Every line containing the word "toothbrush" must be pulled from the records.

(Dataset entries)
=====
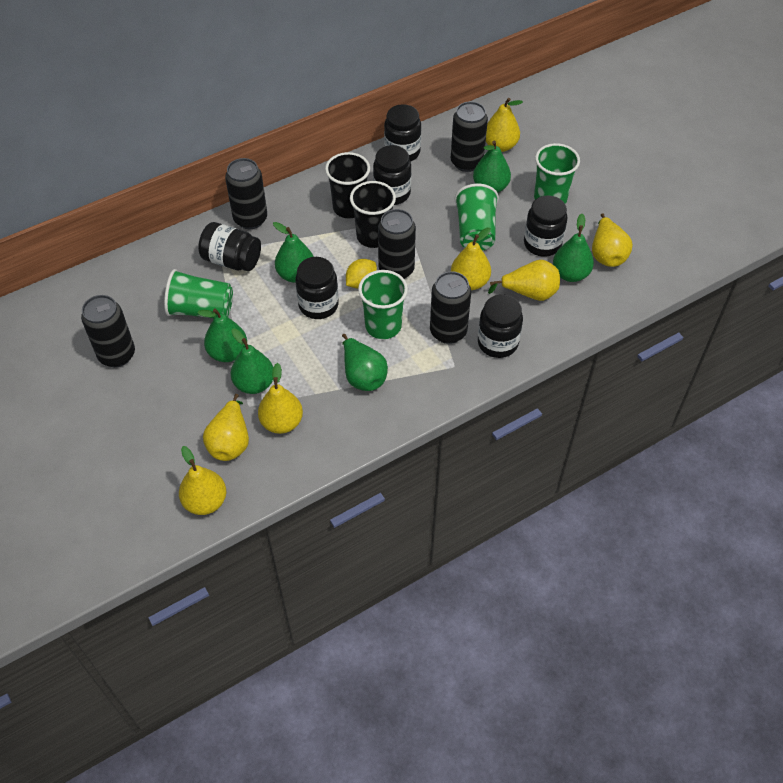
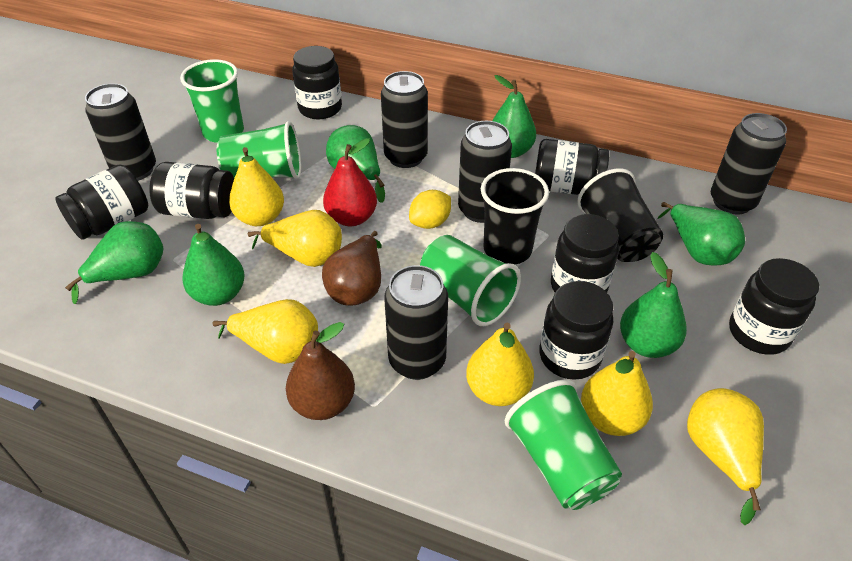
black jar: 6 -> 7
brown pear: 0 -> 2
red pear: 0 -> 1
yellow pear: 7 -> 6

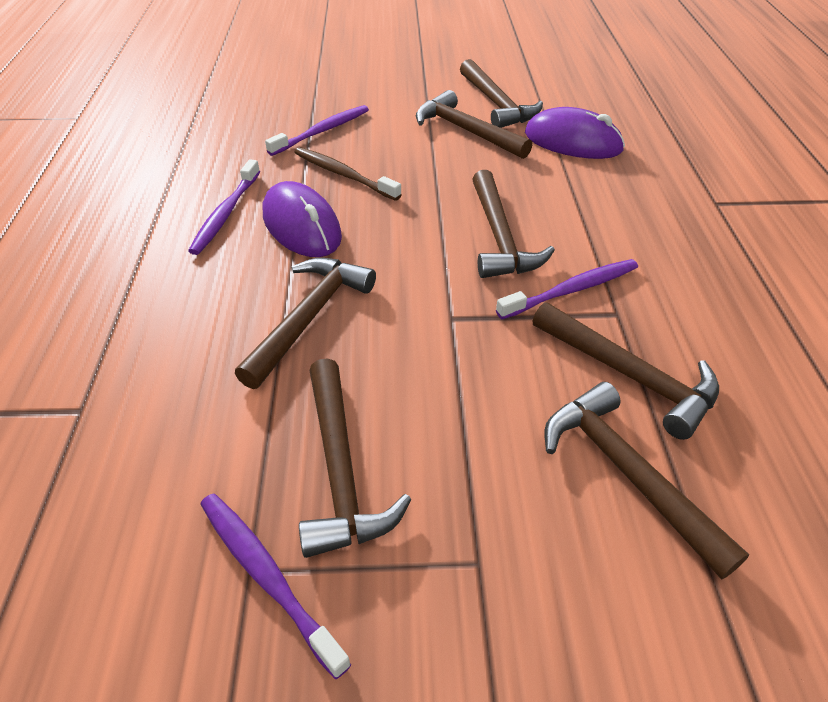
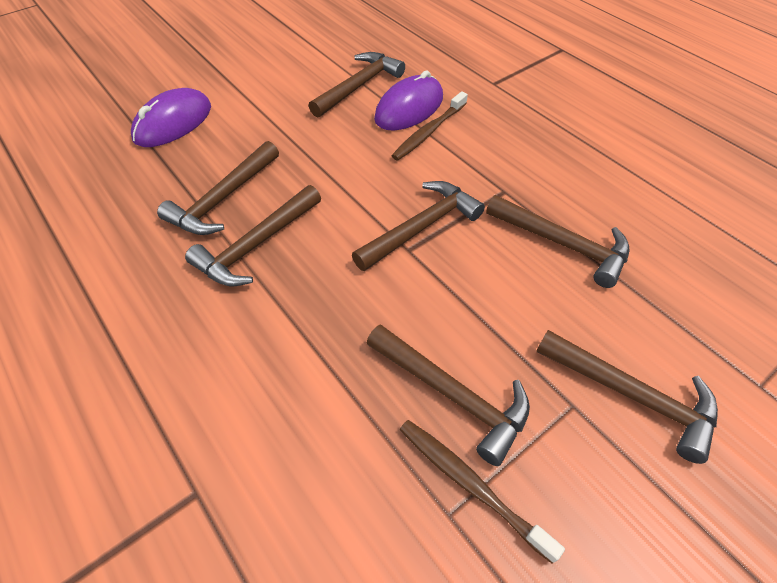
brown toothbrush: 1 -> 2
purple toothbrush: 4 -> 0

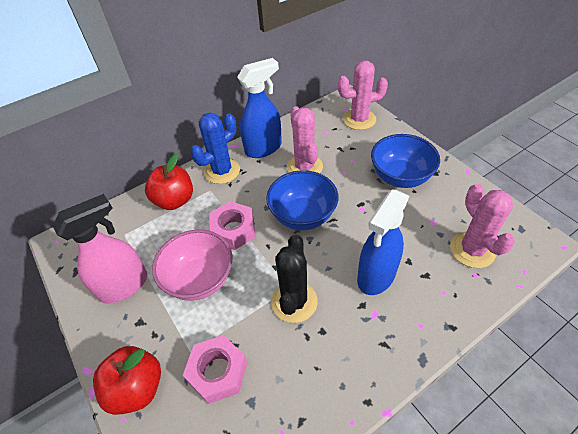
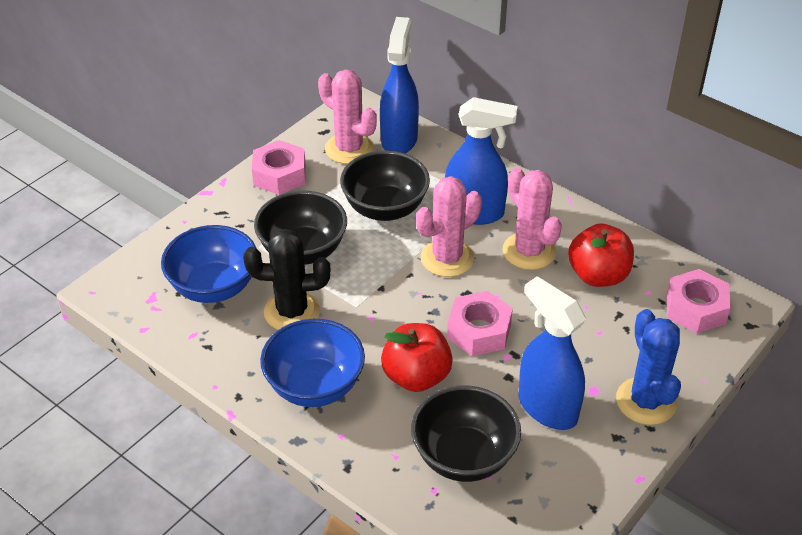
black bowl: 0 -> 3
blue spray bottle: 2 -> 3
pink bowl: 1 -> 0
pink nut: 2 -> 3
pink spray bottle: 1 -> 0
=====
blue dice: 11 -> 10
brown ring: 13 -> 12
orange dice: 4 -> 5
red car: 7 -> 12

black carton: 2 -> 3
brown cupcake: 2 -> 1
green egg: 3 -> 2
=====
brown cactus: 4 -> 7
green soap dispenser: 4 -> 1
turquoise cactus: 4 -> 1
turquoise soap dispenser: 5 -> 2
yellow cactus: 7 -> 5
=====
__Your solution__:
brown toothbrush: 1 -> 2
purple toothbrush: 4 -> 0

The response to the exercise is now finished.